* RECORDS FOR THIS EXERCISE
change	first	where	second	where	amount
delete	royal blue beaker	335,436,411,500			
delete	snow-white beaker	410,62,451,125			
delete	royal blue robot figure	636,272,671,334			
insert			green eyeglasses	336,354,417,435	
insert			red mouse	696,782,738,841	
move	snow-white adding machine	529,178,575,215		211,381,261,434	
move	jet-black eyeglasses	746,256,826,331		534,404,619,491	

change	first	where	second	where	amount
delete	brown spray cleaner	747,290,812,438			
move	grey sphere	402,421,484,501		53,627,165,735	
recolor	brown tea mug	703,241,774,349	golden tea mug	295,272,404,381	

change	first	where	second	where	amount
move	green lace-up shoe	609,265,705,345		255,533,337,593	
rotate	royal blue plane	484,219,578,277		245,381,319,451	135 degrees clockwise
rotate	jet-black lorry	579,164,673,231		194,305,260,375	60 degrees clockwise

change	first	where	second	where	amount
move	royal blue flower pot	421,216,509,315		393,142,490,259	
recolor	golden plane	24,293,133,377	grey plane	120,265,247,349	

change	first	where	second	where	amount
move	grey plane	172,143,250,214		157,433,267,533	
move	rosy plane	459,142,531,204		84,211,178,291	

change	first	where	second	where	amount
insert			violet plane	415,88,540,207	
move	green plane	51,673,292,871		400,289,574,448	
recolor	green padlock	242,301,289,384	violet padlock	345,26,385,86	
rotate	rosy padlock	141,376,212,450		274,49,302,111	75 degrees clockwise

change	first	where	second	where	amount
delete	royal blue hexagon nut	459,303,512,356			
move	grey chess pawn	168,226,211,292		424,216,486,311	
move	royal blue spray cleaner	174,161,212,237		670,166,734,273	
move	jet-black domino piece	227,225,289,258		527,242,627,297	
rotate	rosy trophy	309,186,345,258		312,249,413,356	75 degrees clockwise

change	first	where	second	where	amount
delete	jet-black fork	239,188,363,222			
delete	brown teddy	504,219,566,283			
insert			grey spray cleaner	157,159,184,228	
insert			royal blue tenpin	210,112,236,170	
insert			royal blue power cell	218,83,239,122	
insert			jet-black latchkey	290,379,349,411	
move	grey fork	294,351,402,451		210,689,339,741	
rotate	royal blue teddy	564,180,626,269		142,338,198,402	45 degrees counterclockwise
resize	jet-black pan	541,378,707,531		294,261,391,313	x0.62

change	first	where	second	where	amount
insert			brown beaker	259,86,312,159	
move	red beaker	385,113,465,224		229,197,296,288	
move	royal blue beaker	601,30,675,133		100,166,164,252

* THE TASK
Bring together all lines from the listing that contain the word "snow".

* YOUR RESPONSE
delete	snow-white beaker	410,62,451,125			
move	snow-white adding machine	529,178,575,215		211,381,261,434	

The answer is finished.